* **Supplied material**
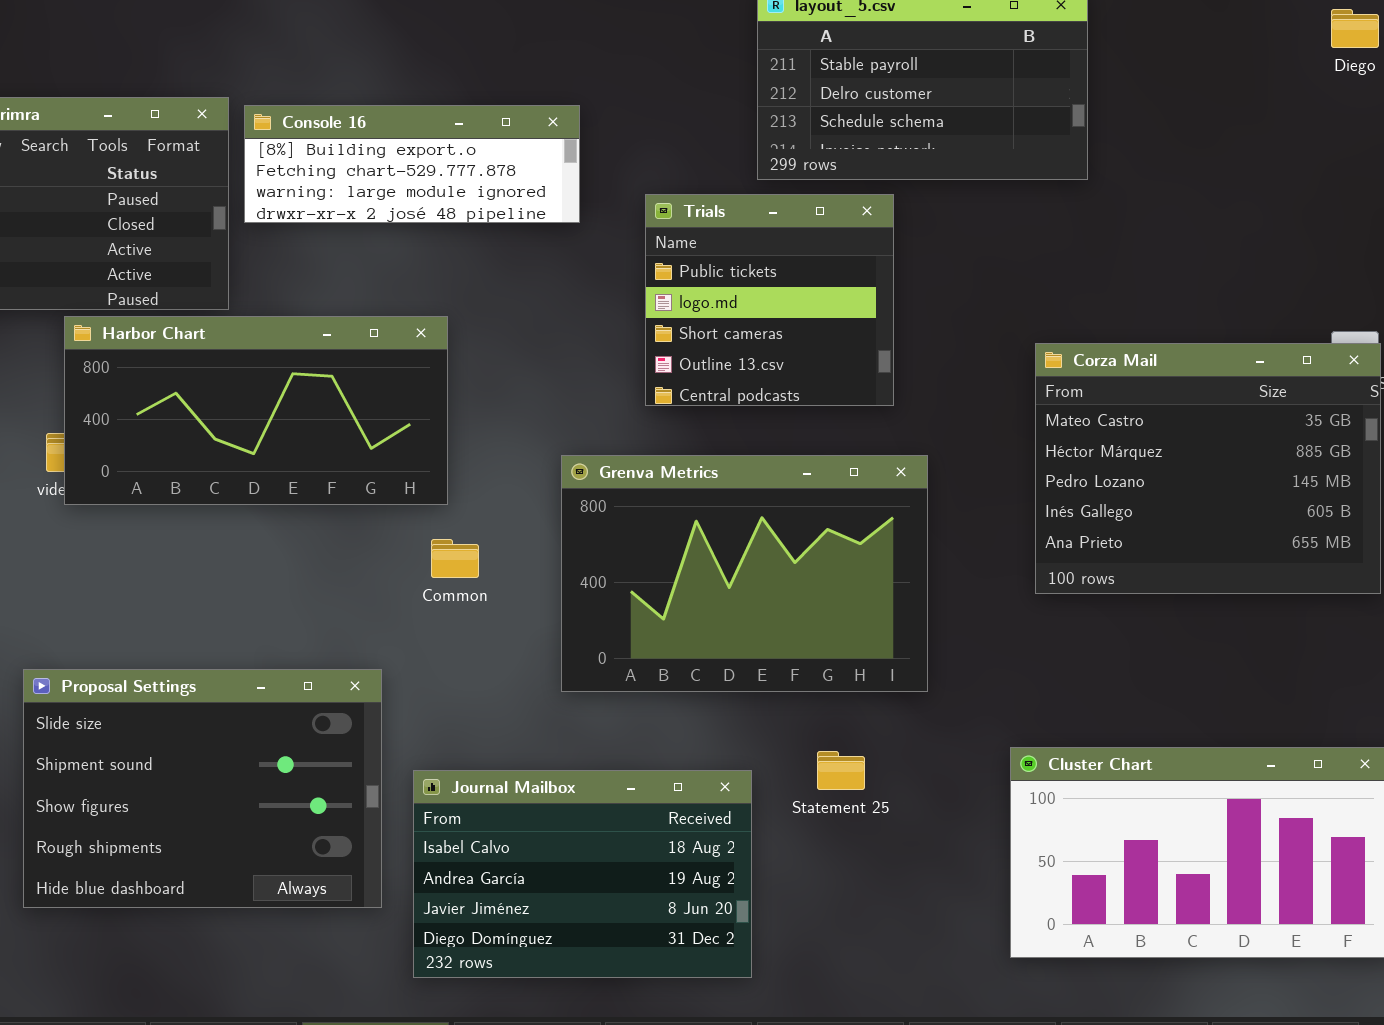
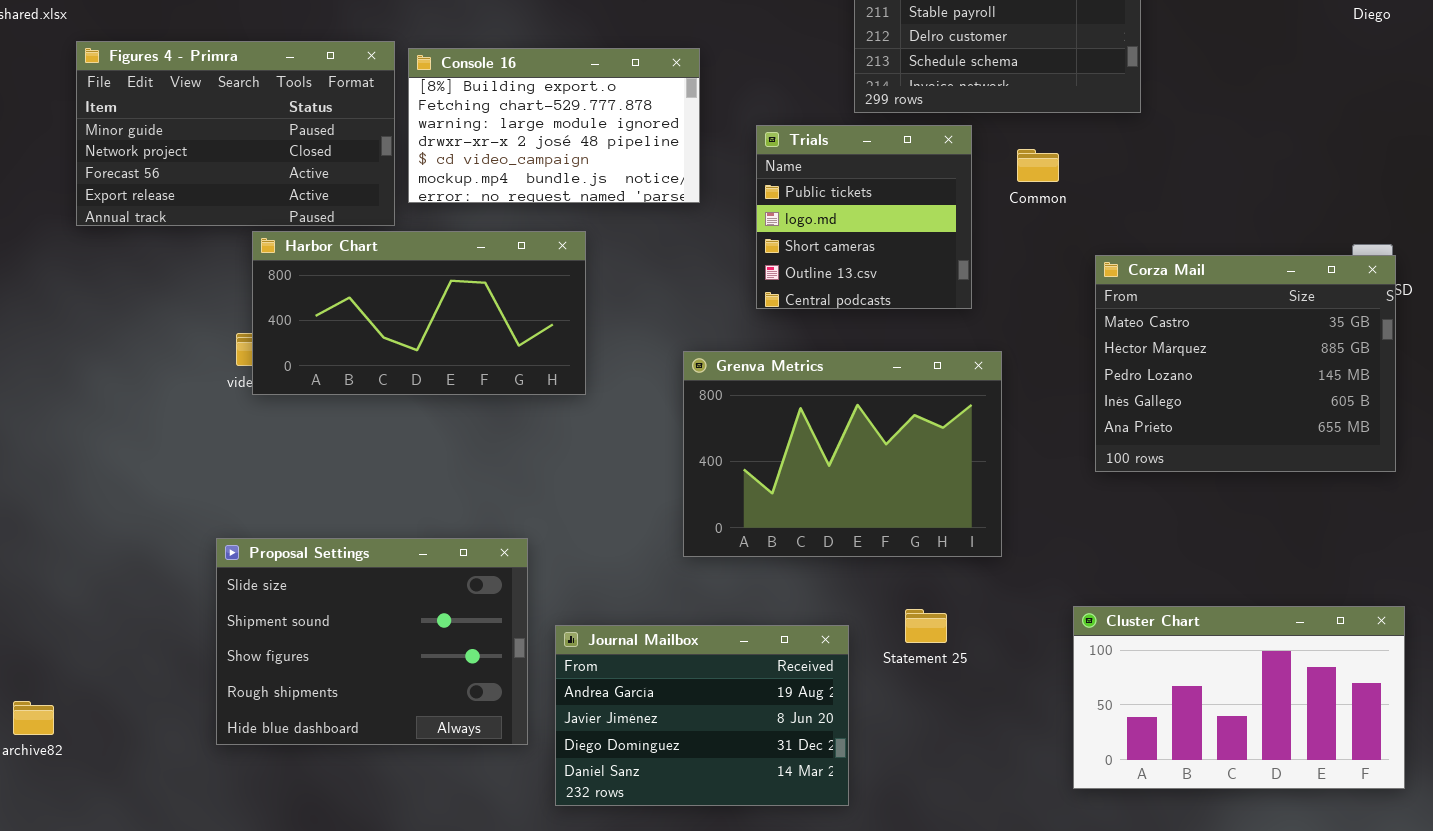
Console 16: [244,105,580,223] -> [408,48,700,203], resized
Common: [431,539,479,578] -> [1017,149,1059,182], moved
Journal Mailbox: [413,770,752,978] -> [555,625,849,806], scrolled down 1 row

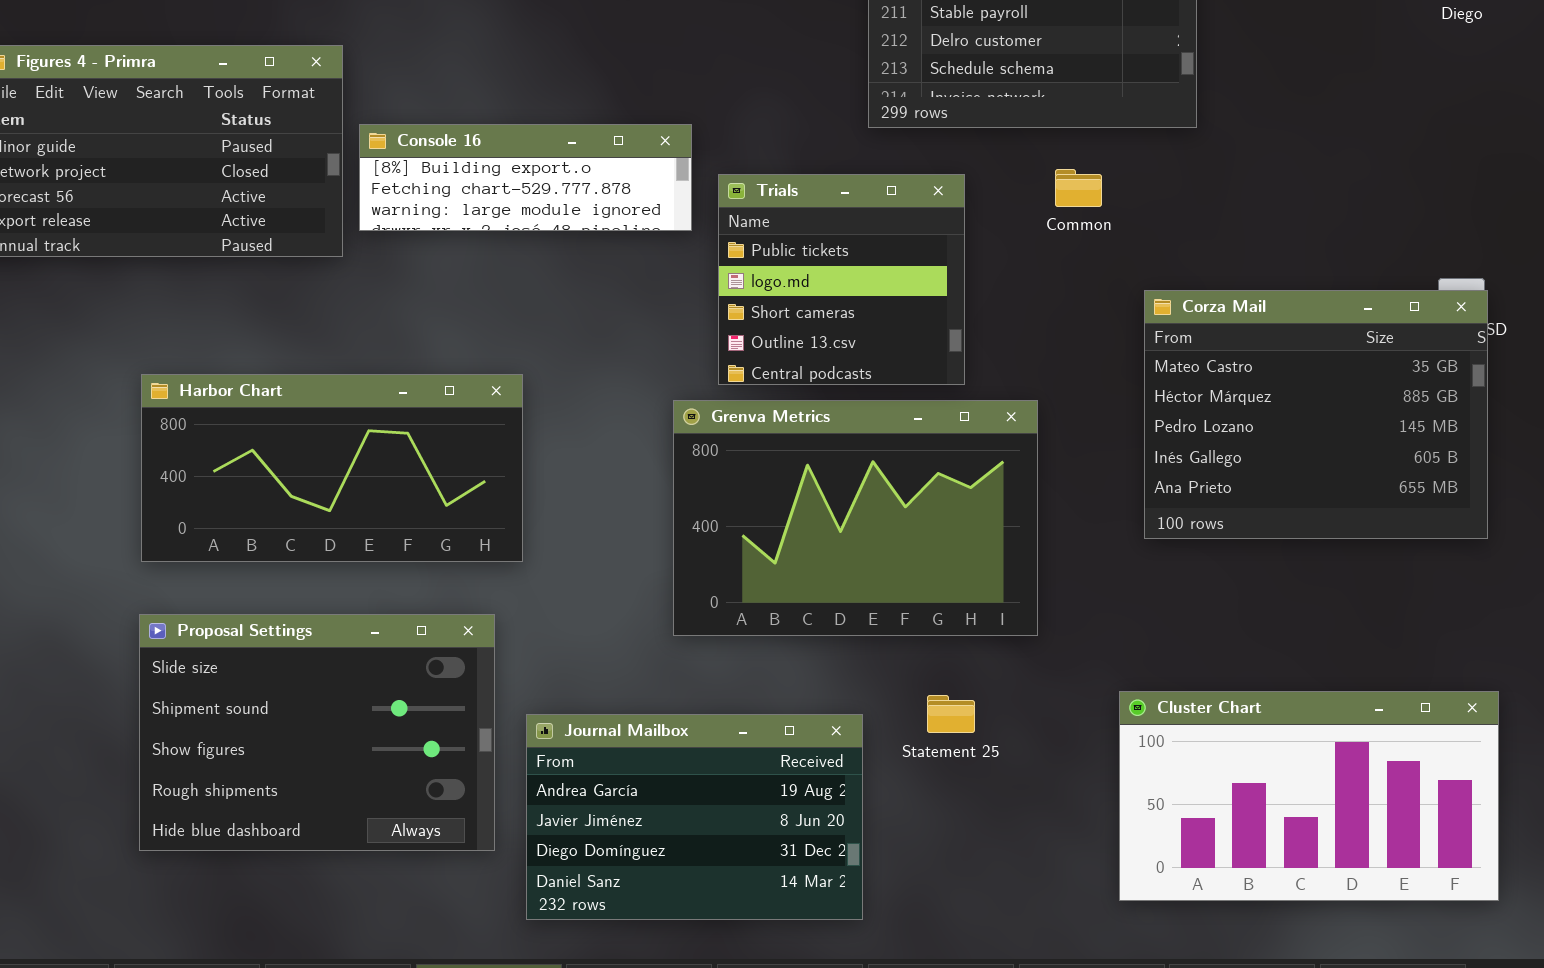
Console 16: [408,48,700,203] -> [359,124,692,231], resized
Trials: [756,125,972,309] -> [718,174,965,385], moved
Harbor Chart: [252,231,586,395] -> [141,374,523,562], moved

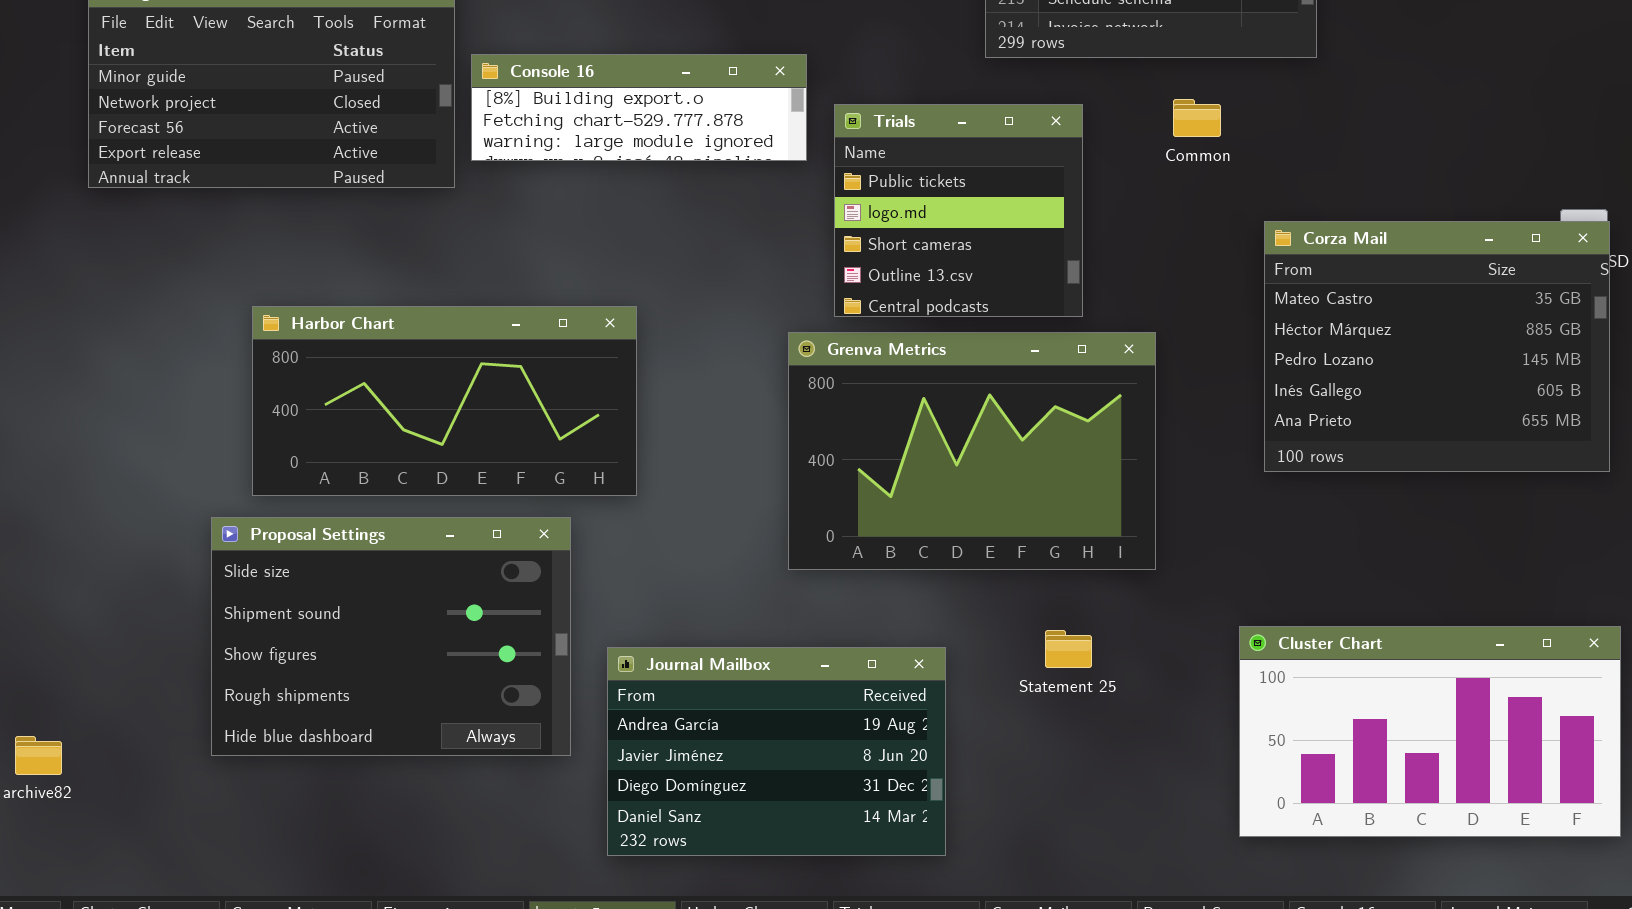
Proposal Settings: [139,614,495,851] -> [211,517,571,756], moved
Journal Mailbox: [526,714,863,920] -> [607,647,946,856], moved

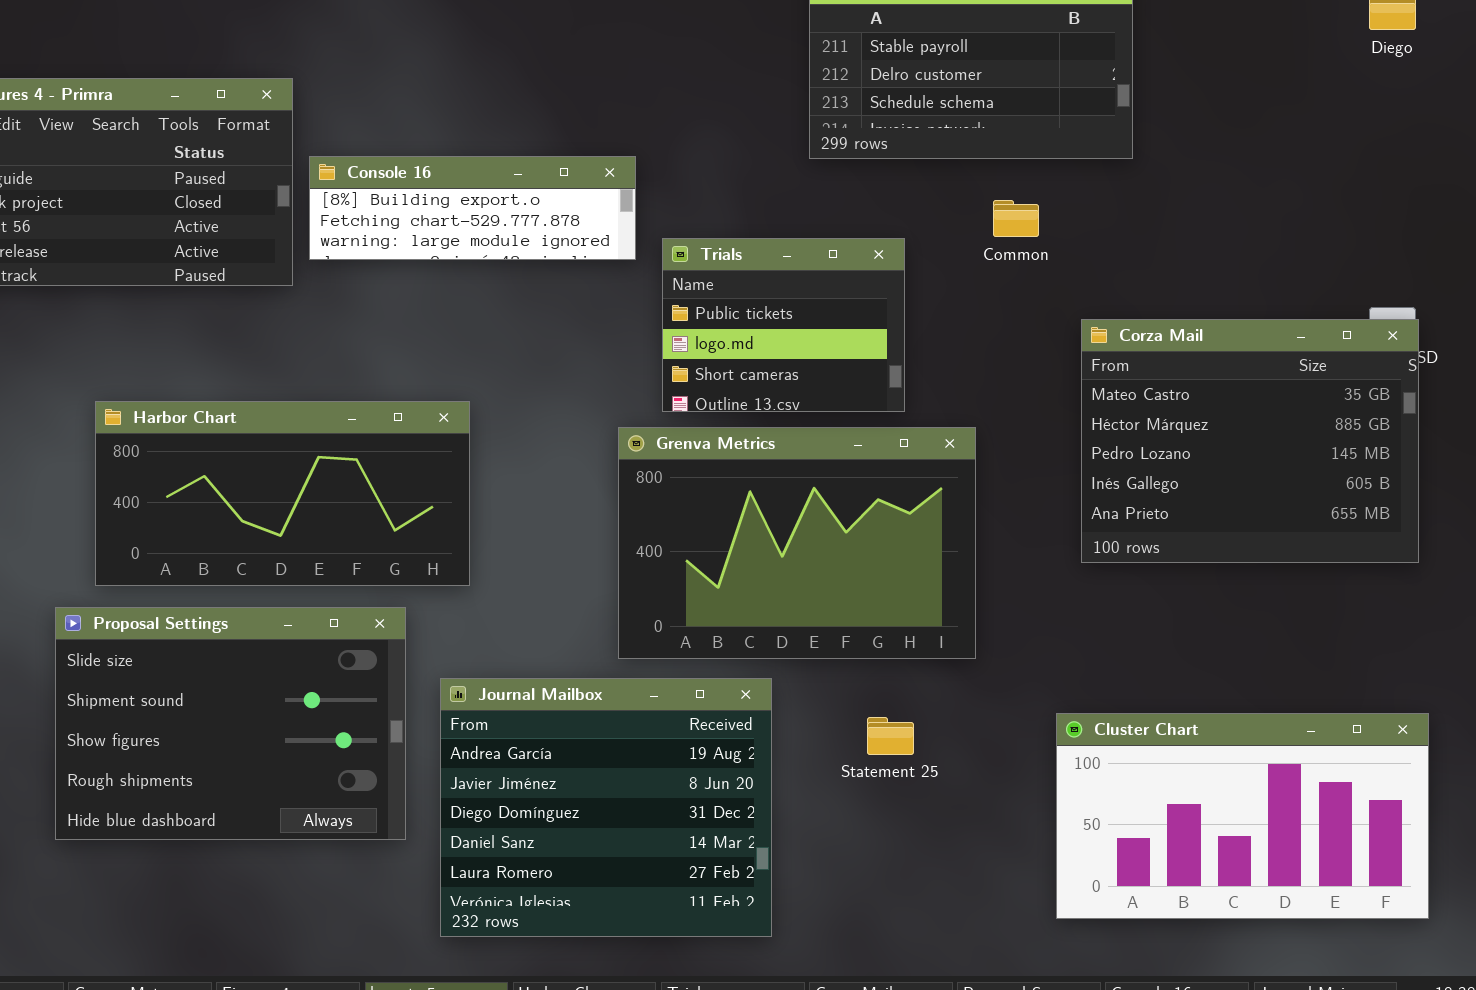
Trials: [834,104,1083,317] -> [662,238,905,412], resized
Journal Mailbox: [607,647,946,856] -> [440,678,772,937], resized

* **Problem description**
Your reply should hold exactly the lines from the line containing "Journal Mailbox: [526,714,863,920]" through the final line of the listing, and none of the pictures.

* **Task answer**
Journal Mailbox: [526,714,863,920] -> [607,647,946,856], moved

Trials: [834,104,1083,317] -> [662,238,905,412], resized
Journal Mailbox: [607,647,946,856] -> [440,678,772,937], resized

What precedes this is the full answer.